-- Opening Marker --

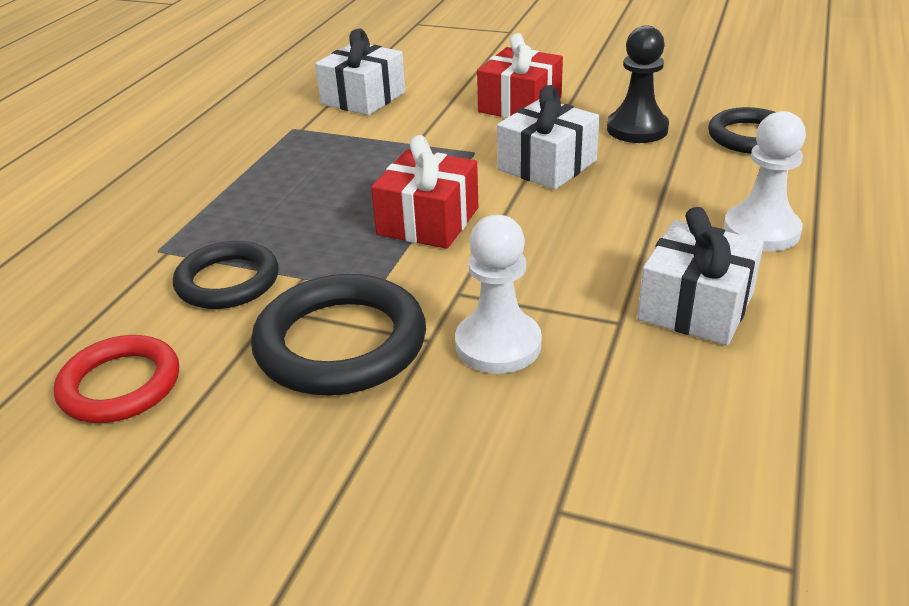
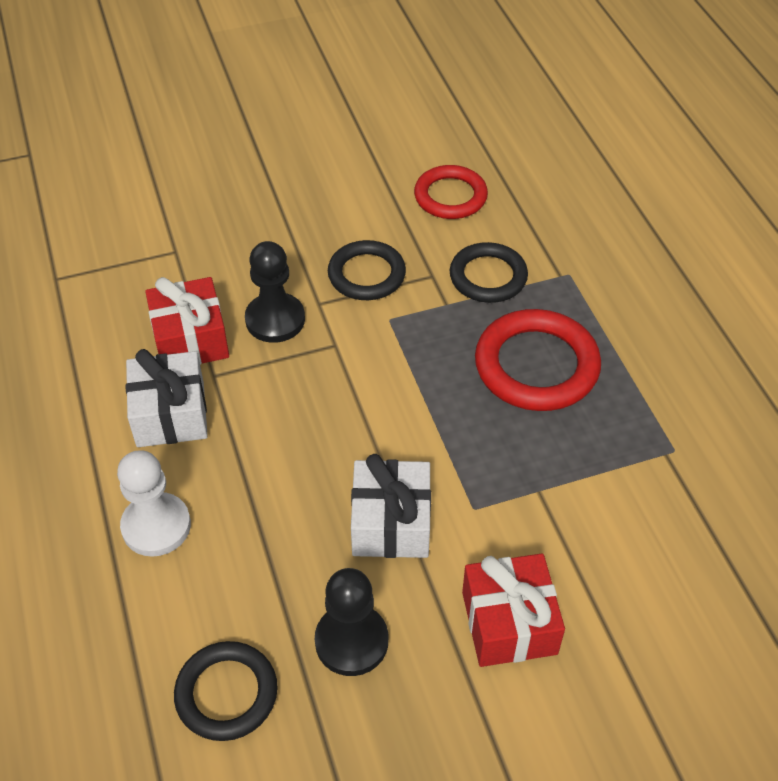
camera: 140 degrees right, 15 degrees up
(302, 202) = (536, 366): none -> red ring
(341, 343) = (366, 274): black ring -> black ring, size x0.67
(363, 98) = (679, 539): white gift -> none
(428, 221) = (420, 397): red gift -> red gift (190, 339)
(498, 345) = (275, 320): white pawn -> black pawn

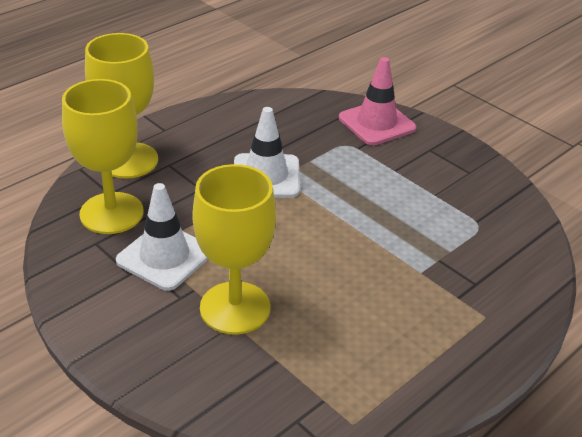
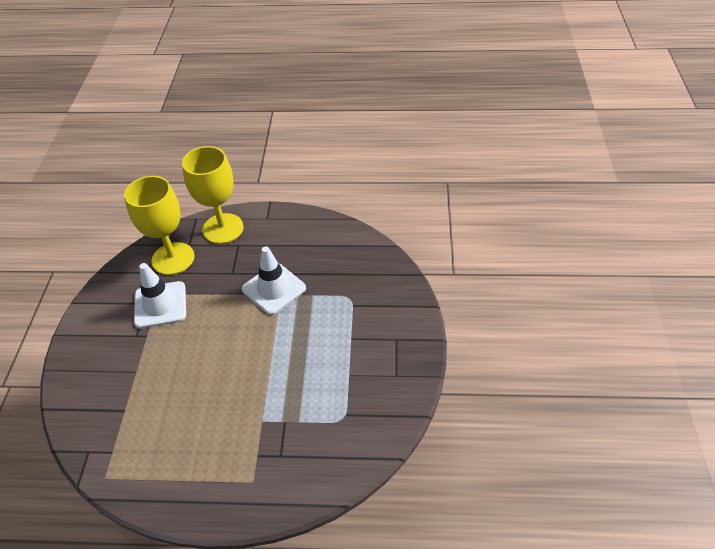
camera: 50 degrees right, 10 degrees up
(235, 308) = (148, 363): yellow goblet -> none
(376, 123) = (391, 294): pink traffic cone -> none

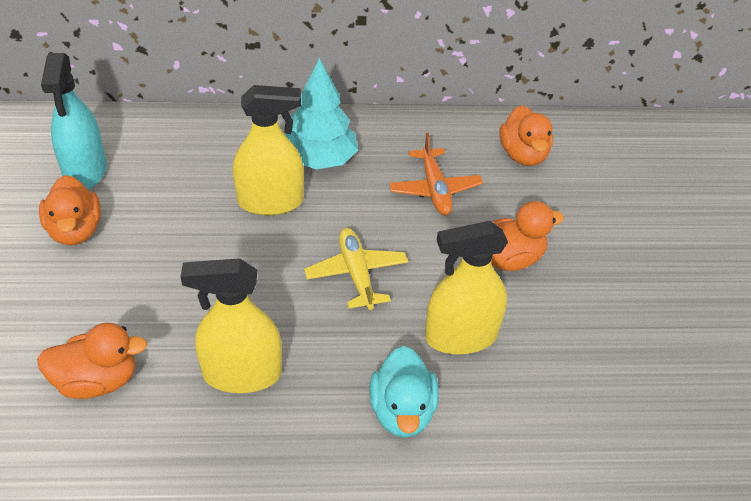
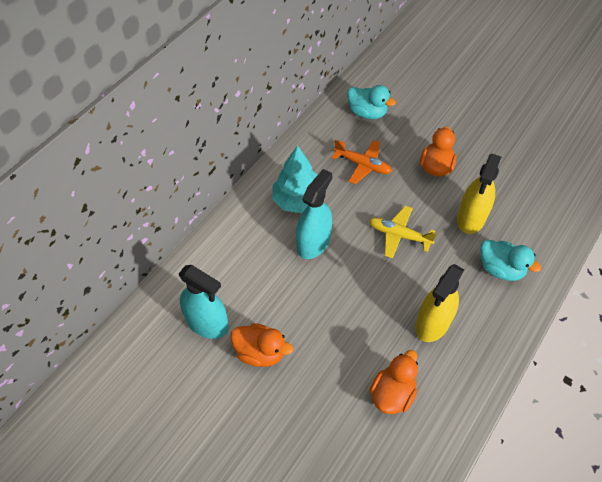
camera: 50 degrees left, 10 degrees up
(270, 202) = (313, 243): yellow spray bottle -> turquoise spray bottle
(523, 155) = (367, 113): orange duck -> turquoise duck

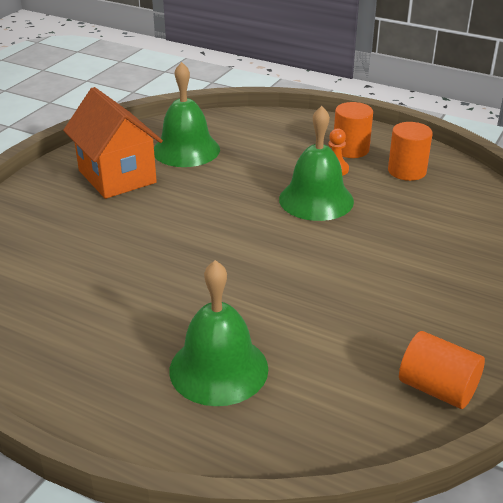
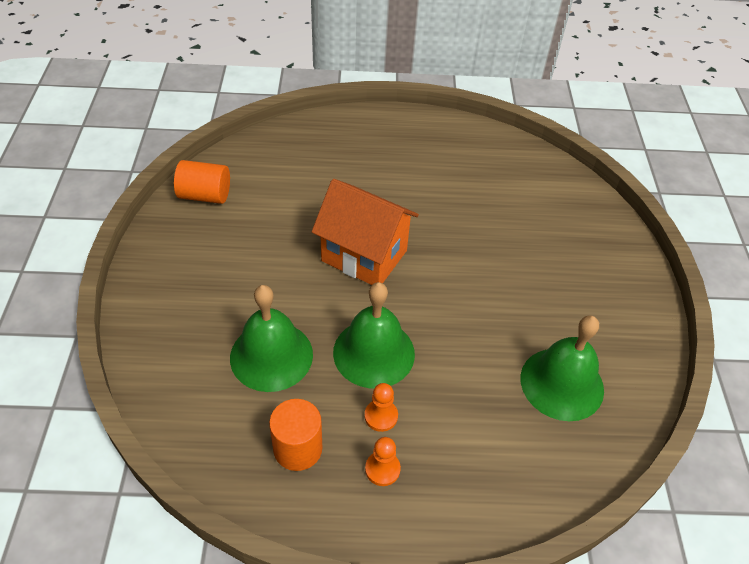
camera: 150 degrees right, 15 degrees up
(117, 176) = (583, 310): orange house -> orange house (364, 256)
(218, 369) = (348, 164): green bell -> green bell (271, 355)
(350, 149) = (382, 469): orange cylinder -> orange pawn

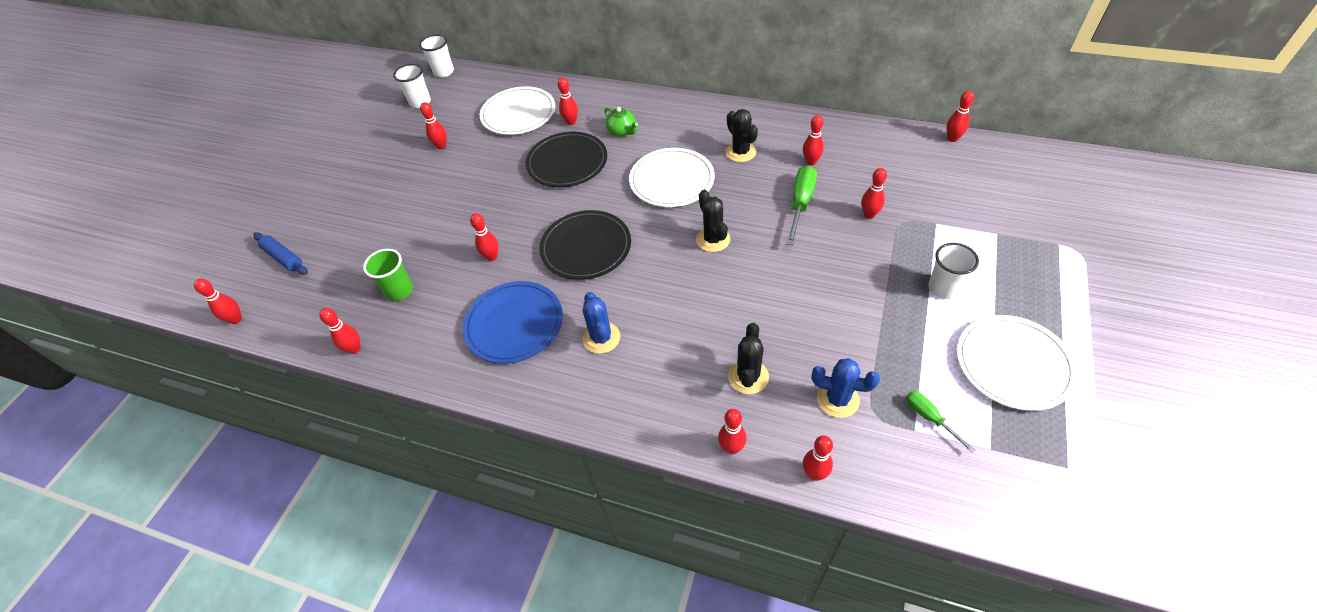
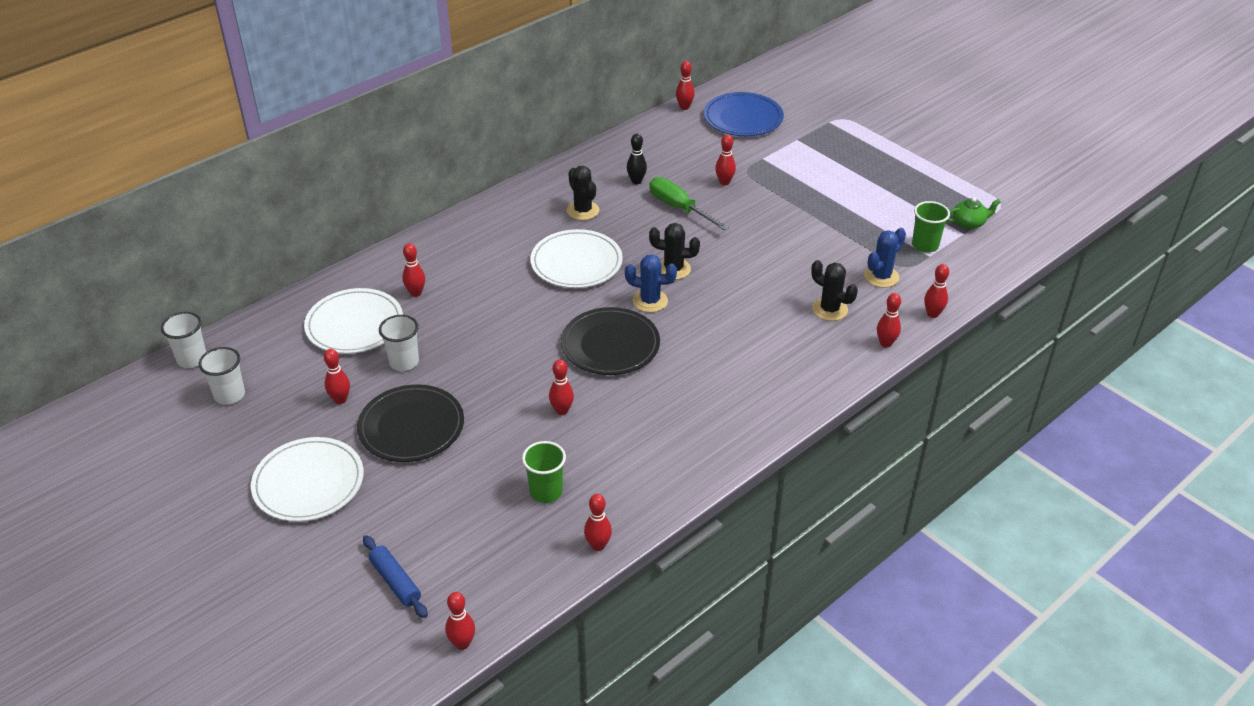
camera: 65 degrees left, 10 degrees down
(284, 258) = (395, 581): blue rolling pin -> blue rolling pin turned 75 degrees clockwise
(514, 324) = (664, 421): blue plate -> blue plate (743, 118)
(567, 162) = (477, 317): black plate -> black plate (411, 427)
(601, 338) = (727, 372): blue cactus -> blue cactus (650, 301)
(622, 131) = (471, 265): green teapot -> green teapot (969, 223)
(740, 152) = (583, 210): black cactus -> black cactus turned 60 degrees clockwise
(811, 162) = (636, 181): red bowling pin -> black bowling pin
(929, 418) = (925, 245): green screwdriver -> green cup
(943, 288) = (825, 186): white cup -> white cup (404, 362)
(1013, 364) = (910, 192): white plate -> white plate (308, 483)

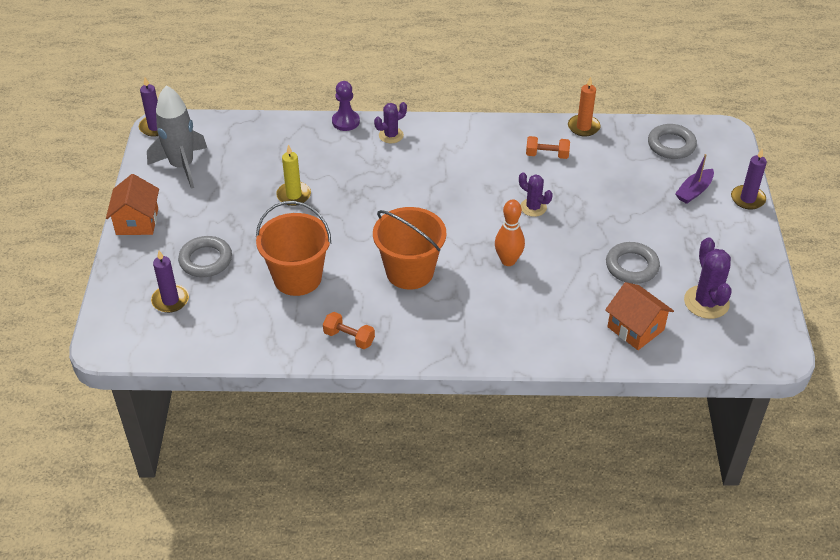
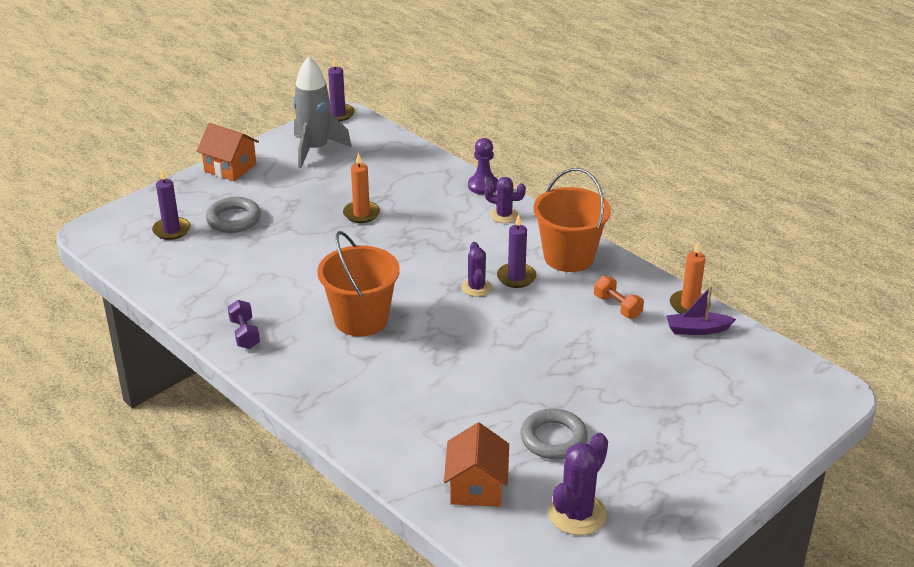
camera: 45 degrees right, 10 degrees down
(137, 221) = (230, 168): orange house -> orange house turned 75 degrees clockwise
(294, 195) = (361, 214): yellow candle -> orange candle
(297, 278) = (275, 270): orange bucket -> orange bucket (568, 257)
(349, 338) = (244, 334): orange dumbbell -> purple dumbbell
(508, 261) = (451, 363): orange bowling pin -> none
(533, 207) = (538, 338): purple cactus -> purple cactus (476, 287)
(671, 145) = (757, 370): grey ring -> none
(694, 191) = (717, 420): purple boat -> purple boat (697, 329)
(747, 199) = (765, 461): purple candle -> purple candle (516, 277)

-- Closing Marker --

_Task to carry out_.
Check each line of the listing for "right". Show those that have it.

_Task answer_.
camera: 140 degrees right, 15 degrees up
camera: 50 degrees right, 10 degrees up
camera: 150 degrees right, 15 degrees up
camera: 45 degrees right, 10 degrees down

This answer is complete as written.